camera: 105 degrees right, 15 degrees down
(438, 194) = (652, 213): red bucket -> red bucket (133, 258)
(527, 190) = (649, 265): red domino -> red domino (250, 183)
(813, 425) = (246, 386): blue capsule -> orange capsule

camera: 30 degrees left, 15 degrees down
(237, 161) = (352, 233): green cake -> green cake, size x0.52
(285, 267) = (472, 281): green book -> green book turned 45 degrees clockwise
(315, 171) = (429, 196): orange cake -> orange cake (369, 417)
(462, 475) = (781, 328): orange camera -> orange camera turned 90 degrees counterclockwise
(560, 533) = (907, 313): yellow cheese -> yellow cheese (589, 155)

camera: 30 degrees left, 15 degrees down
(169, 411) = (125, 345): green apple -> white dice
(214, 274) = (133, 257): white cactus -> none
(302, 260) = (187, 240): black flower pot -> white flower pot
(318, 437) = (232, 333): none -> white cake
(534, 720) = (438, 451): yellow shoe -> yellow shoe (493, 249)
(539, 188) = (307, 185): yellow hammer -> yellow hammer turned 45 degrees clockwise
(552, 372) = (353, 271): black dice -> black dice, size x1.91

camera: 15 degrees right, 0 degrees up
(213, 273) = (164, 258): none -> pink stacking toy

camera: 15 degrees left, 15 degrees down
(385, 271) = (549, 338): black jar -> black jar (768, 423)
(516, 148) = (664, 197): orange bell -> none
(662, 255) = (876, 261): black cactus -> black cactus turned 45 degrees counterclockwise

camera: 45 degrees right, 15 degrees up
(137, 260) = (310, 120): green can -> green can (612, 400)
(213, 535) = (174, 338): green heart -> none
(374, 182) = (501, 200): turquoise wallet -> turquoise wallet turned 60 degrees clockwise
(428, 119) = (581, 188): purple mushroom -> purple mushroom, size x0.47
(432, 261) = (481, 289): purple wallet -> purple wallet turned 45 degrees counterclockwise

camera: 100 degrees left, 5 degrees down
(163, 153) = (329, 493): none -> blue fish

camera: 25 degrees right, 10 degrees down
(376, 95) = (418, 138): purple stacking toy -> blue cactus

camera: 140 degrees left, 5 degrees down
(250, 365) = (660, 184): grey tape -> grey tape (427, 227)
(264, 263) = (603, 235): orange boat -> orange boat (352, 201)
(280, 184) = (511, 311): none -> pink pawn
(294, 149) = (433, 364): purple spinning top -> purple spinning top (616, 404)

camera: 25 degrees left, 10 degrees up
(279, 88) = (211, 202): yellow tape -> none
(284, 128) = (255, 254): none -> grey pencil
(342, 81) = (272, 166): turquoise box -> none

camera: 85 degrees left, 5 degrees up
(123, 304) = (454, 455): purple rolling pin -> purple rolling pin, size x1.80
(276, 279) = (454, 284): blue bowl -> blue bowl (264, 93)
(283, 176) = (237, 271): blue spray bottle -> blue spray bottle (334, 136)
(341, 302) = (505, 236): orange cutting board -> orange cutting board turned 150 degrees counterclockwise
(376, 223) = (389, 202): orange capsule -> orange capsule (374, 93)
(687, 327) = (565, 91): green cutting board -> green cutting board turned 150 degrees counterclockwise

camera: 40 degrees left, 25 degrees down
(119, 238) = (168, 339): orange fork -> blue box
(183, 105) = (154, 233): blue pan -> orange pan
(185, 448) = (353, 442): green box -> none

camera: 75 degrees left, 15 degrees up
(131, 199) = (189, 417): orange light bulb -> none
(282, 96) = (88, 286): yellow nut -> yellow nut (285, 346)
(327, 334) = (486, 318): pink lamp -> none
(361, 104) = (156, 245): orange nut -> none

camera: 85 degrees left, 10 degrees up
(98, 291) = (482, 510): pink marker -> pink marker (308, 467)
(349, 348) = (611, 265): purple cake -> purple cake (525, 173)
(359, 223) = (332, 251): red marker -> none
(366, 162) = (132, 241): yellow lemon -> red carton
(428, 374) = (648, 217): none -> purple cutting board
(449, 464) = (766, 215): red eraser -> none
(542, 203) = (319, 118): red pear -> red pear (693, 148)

DESCRIPTION OF THE TASK: Please copy, exactly and with nothing else, the lines above beginning at the line that has "camera: 25 degrees right, 10 degrees down" and ending with the line that has "(376, 223) = (389, 202): orange".

ANSWER SPACE:
camera: 25 degrees right, 10 degrees down
(376, 95) = (418, 138): purple stacking toy -> blue cactus

camera: 140 degrees left, 5 degrees down
(250, 365) = (660, 184): grey tape -> grey tape (427, 227)
(264, 263) = (603, 235): orange boat -> orange boat (352, 201)
(280, 184) = (511, 311): none -> pink pawn
(294, 149) = (433, 364): purple spinning top -> purple spinning top (616, 404)

camera: 25 degrees left, 10 degrees up
(279, 88) = (211, 202): yellow tape -> none
(284, 128) = (255, 254): none -> grey pencil
(342, 81) = (272, 166): turquoise box -> none

camera: 85 degrees left, 5 degrees up
(123, 304) = (454, 455): purple rolling pin -> purple rolling pin, size x1.80
(276, 279) = (454, 284): blue bowl -> blue bowl (264, 93)
(283, 176) = (237, 271): blue spray bottle -> blue spray bottle (334, 136)
(341, 302) = (505, 236): orange cutting board -> orange cutting board turned 150 degrees counterclockwise
(376, 223) = (389, 202): orange capsule -> orange capsule (374, 93)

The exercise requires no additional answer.